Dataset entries

──────

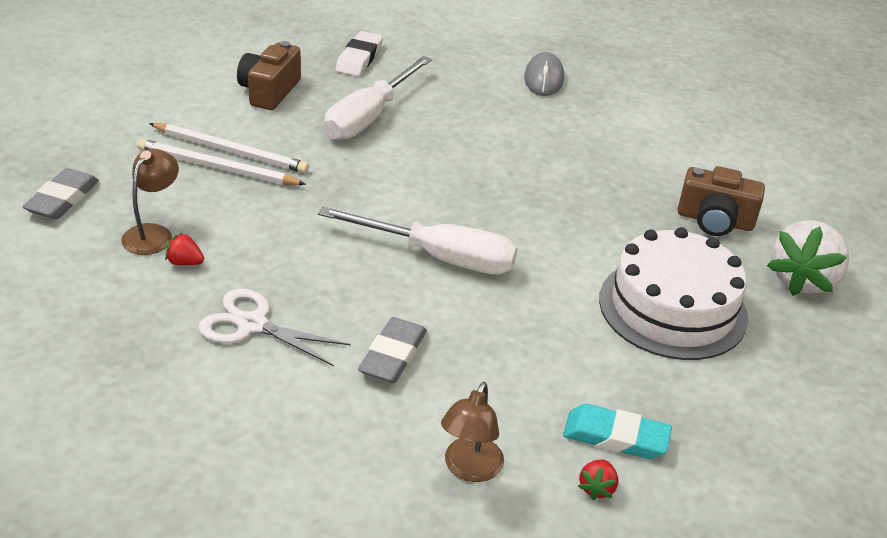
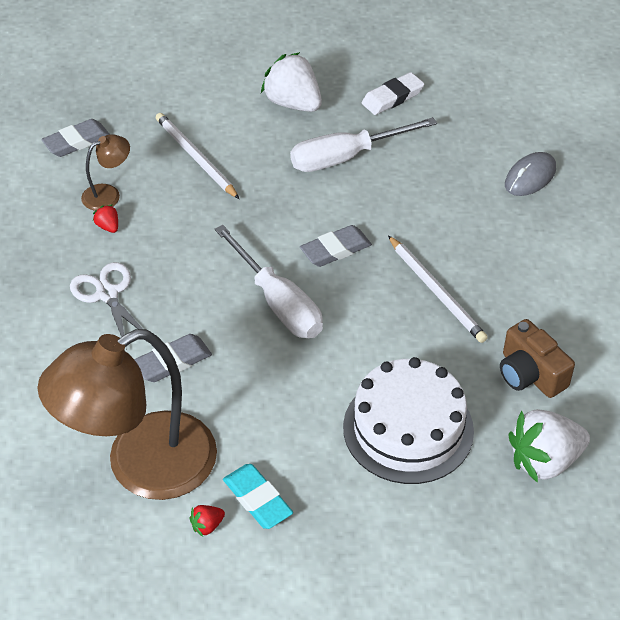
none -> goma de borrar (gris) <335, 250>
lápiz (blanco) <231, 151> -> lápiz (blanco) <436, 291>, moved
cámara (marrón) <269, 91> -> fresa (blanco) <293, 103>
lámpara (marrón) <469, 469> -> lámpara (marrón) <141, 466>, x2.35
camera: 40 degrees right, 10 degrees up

──────

*Exercise directions*
Please report every line among the entries that includes "blanco".

*Response to the exercise*
lápiz (blanco) <231, 151> -> lápiz (blanco) <436, 291>, moved
cámara (marrón) <269, 91> -> fresa (blanco) <293, 103>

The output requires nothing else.